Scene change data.

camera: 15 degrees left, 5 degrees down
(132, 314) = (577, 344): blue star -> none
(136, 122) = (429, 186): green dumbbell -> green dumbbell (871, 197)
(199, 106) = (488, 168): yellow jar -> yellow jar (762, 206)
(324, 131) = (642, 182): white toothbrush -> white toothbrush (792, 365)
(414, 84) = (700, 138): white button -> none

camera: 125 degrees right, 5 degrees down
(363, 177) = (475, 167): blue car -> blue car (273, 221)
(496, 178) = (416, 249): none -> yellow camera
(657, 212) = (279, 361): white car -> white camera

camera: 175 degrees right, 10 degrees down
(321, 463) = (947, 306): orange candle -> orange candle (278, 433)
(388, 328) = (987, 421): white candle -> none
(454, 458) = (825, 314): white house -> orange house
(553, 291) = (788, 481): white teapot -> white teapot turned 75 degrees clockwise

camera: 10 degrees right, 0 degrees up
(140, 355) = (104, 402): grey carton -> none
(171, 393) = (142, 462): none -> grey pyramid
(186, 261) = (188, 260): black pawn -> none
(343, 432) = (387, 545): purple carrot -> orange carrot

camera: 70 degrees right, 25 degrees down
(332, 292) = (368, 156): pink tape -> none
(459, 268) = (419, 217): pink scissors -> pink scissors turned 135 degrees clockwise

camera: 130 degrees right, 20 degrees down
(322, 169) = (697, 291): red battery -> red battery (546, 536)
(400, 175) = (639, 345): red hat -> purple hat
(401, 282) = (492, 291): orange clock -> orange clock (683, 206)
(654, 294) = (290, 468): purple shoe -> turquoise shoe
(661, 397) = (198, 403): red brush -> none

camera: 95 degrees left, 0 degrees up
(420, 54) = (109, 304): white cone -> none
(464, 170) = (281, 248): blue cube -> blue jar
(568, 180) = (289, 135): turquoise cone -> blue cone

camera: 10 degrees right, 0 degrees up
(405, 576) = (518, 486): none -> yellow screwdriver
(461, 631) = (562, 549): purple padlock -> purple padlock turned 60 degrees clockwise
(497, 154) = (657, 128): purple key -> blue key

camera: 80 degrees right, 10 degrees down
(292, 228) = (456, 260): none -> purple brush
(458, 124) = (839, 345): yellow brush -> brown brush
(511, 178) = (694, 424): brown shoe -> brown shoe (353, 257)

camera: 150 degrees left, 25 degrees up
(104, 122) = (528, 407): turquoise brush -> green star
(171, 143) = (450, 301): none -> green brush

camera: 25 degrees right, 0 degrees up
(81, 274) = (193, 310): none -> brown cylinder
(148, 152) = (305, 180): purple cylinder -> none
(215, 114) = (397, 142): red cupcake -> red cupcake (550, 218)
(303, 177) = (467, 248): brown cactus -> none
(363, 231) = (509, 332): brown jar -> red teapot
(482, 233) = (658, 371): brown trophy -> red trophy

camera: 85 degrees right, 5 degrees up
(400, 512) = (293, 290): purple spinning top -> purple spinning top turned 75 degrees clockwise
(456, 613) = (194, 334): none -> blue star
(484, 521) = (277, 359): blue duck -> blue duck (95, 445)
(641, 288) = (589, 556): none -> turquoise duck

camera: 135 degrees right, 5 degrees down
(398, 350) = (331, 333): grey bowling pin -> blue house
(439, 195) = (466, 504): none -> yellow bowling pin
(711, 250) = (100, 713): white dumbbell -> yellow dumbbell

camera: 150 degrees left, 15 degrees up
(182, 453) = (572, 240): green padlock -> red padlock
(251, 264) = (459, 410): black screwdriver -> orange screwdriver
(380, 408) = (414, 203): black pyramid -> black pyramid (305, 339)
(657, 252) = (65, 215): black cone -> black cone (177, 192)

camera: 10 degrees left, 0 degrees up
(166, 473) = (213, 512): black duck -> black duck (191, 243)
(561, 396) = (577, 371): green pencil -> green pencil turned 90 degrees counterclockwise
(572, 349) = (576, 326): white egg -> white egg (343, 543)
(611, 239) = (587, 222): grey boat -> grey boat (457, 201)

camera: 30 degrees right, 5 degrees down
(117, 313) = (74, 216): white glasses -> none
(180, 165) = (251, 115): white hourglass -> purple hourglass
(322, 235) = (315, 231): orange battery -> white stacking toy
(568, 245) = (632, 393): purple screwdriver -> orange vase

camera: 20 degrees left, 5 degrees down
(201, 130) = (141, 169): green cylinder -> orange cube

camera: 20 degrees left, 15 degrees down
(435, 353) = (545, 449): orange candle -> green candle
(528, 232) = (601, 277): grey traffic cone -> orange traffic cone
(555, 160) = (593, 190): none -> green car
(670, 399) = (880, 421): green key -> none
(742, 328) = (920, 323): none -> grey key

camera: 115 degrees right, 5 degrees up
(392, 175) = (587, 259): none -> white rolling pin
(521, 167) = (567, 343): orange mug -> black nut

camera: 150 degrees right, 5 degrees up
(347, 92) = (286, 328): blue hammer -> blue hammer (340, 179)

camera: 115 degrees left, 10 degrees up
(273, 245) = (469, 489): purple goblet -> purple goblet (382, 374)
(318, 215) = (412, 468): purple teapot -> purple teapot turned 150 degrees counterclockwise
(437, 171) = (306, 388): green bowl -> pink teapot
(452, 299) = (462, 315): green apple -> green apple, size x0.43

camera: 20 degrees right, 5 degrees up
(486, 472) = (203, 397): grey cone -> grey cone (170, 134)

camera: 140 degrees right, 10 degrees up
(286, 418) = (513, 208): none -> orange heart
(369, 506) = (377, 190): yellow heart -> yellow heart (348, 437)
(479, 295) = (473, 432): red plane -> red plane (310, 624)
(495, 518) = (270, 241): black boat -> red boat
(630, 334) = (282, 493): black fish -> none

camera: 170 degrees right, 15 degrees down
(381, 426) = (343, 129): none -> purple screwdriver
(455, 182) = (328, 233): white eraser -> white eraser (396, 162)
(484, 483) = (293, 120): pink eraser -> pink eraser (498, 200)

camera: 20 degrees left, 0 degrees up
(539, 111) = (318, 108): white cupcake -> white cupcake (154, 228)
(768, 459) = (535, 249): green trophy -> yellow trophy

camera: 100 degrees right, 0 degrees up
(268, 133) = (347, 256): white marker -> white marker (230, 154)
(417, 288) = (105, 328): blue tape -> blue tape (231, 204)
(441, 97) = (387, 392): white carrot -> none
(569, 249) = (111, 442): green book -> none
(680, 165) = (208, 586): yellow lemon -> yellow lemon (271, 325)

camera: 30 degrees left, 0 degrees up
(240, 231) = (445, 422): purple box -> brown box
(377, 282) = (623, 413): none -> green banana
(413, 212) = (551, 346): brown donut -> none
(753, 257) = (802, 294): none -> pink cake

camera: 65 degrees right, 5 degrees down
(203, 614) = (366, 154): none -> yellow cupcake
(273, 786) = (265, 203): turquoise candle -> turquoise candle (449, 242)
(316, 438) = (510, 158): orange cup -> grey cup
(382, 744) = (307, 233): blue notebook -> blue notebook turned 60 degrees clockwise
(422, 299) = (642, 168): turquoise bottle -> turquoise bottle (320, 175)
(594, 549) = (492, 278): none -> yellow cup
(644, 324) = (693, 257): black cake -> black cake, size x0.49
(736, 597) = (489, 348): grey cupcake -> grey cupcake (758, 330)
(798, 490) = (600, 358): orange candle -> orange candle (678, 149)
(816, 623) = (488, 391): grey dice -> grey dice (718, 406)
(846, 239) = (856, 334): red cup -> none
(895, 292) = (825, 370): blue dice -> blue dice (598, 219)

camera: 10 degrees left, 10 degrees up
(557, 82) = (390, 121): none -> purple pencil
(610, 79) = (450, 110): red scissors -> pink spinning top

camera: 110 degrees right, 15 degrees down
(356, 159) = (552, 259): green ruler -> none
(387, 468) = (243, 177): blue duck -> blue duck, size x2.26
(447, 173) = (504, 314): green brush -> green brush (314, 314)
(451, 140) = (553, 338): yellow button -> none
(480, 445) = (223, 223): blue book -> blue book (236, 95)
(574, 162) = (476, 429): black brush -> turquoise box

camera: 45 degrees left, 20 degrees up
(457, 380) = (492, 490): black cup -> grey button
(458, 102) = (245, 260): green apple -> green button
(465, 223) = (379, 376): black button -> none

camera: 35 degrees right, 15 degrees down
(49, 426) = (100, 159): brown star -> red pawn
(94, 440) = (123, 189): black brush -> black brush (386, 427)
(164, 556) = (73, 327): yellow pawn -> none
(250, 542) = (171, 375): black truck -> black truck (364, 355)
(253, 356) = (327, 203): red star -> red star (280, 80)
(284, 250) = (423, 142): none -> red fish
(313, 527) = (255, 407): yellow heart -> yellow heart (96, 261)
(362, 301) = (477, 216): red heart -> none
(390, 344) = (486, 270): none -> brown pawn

What you are asked to do. Only the lines from the beginning of the data above through the line containing "(199, 106) = (488, 168): yellow" should be repeated, exactly as they appear.

Solution for this exercise.
camera: 15 degrees left, 5 degrees down
(132, 314) = (577, 344): blue star -> none
(136, 122) = (429, 186): green dumbbell -> green dumbbell (871, 197)
(199, 106) = (488, 168): yellow jar -> yellow jar (762, 206)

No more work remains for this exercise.